Collected data ::

● ● ● ●

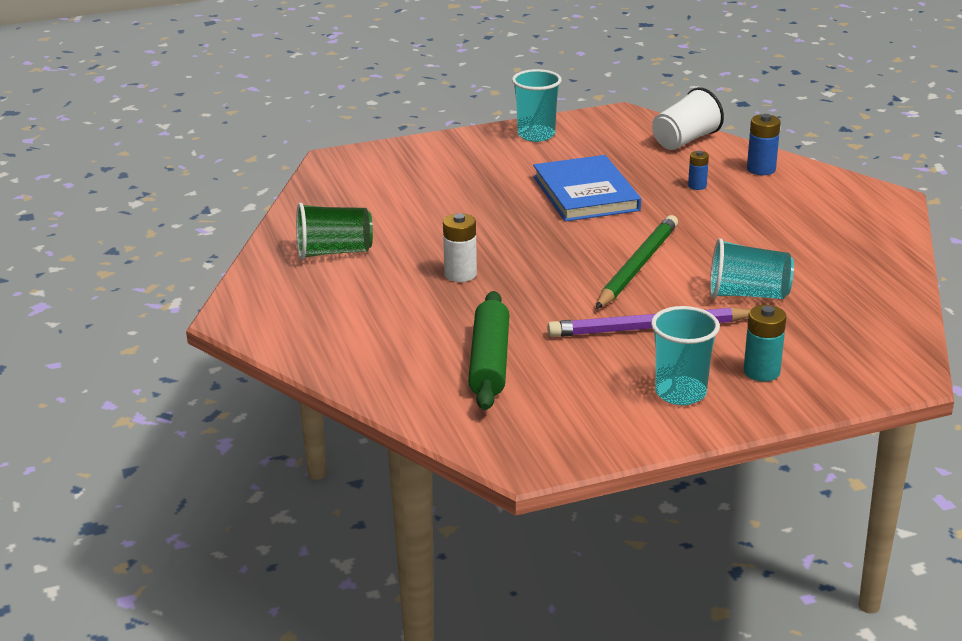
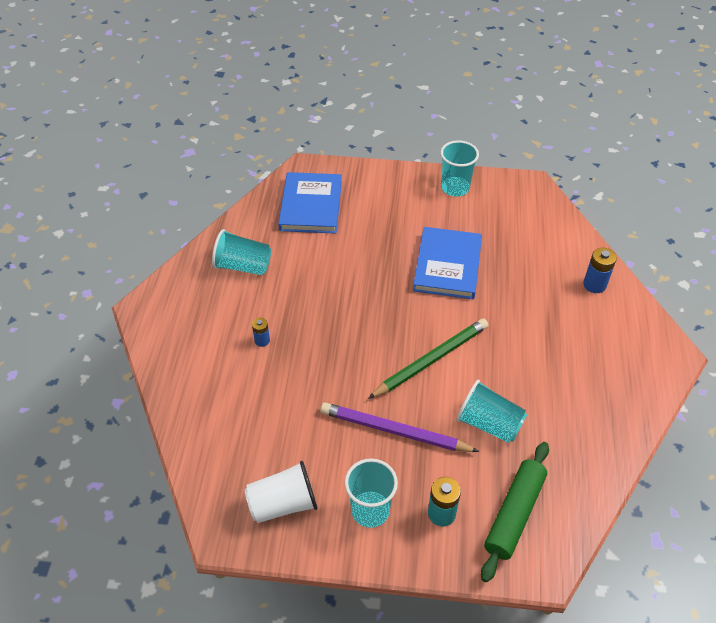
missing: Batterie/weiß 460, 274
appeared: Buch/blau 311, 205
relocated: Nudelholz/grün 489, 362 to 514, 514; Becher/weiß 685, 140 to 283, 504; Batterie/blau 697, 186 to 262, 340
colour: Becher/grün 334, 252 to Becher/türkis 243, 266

● ● ● ●

Problem ::
Wherever a line in the listing contains the word "blau", copy that line out.

Solution ::
appeared: Buch/blau 311, 205
relocated: Nudelholz/grün 489, 362 to 514, 514; Becher/weiß 685, 140 to 283, 504; Batterie/blau 697, 186 to 262, 340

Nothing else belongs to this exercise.